**Information shown**.
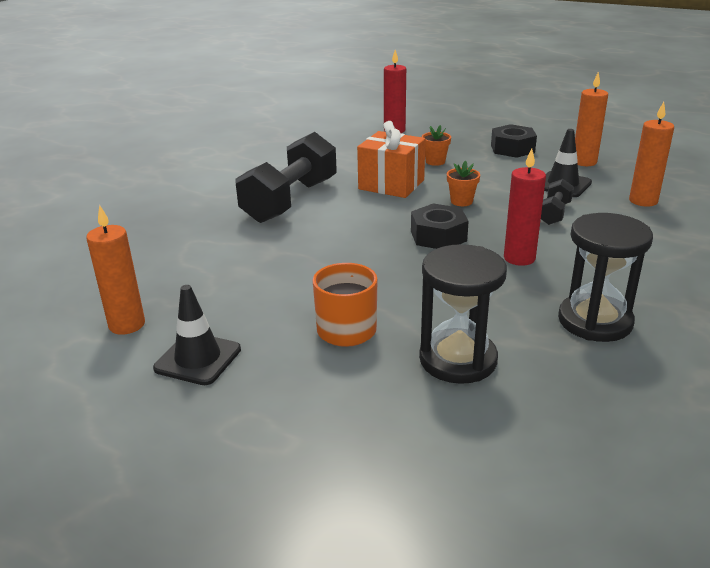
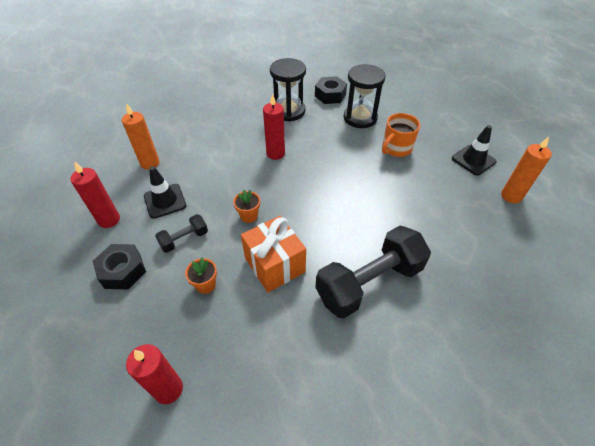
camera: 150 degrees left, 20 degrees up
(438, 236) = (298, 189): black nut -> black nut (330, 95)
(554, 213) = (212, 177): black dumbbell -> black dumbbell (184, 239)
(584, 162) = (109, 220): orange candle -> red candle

**What you have to do**.
Only lines holding the word "black" are wanted; list them all from the material.

**Result for this exercise**.
(438, 236) = (298, 189): black nut -> black nut (330, 95)
(554, 213) = (212, 177): black dumbbell -> black dumbbell (184, 239)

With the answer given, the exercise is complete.